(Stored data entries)
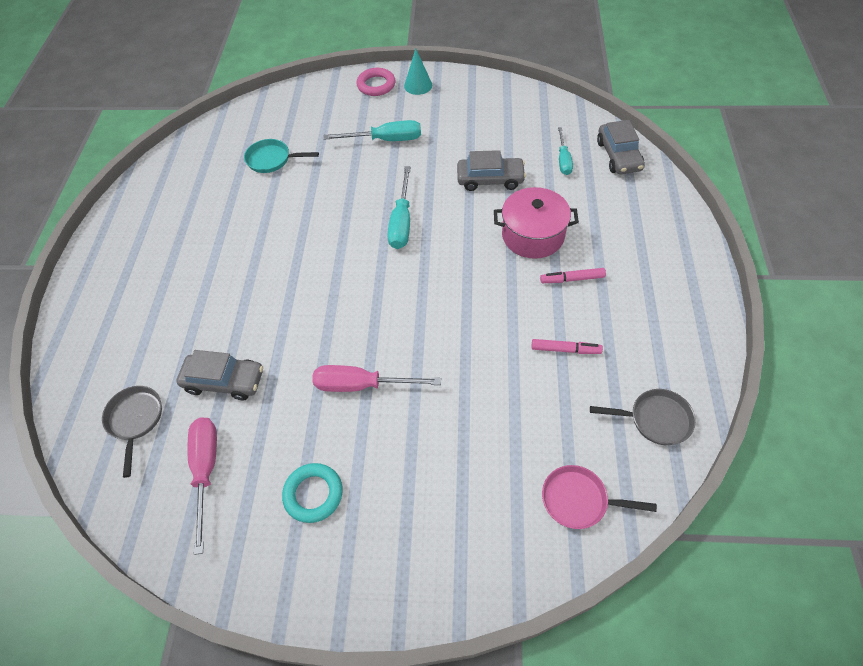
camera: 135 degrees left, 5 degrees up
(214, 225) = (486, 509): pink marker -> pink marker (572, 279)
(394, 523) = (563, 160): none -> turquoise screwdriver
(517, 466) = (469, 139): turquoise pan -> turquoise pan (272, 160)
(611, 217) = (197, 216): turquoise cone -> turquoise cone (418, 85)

Instructions to follow
Exactly what appears in the records above must be returned, apart from the pictures.

Answer to this exercise
camera: 135 degrees left, 5 degrees up
(214, 225) = (486, 509): pink marker -> pink marker (572, 279)
(394, 523) = (563, 160): none -> turquoise screwdriver
(517, 466) = (469, 139): turquoise pan -> turquoise pan (272, 160)
(611, 217) = (197, 216): turquoise cone -> turquoise cone (418, 85)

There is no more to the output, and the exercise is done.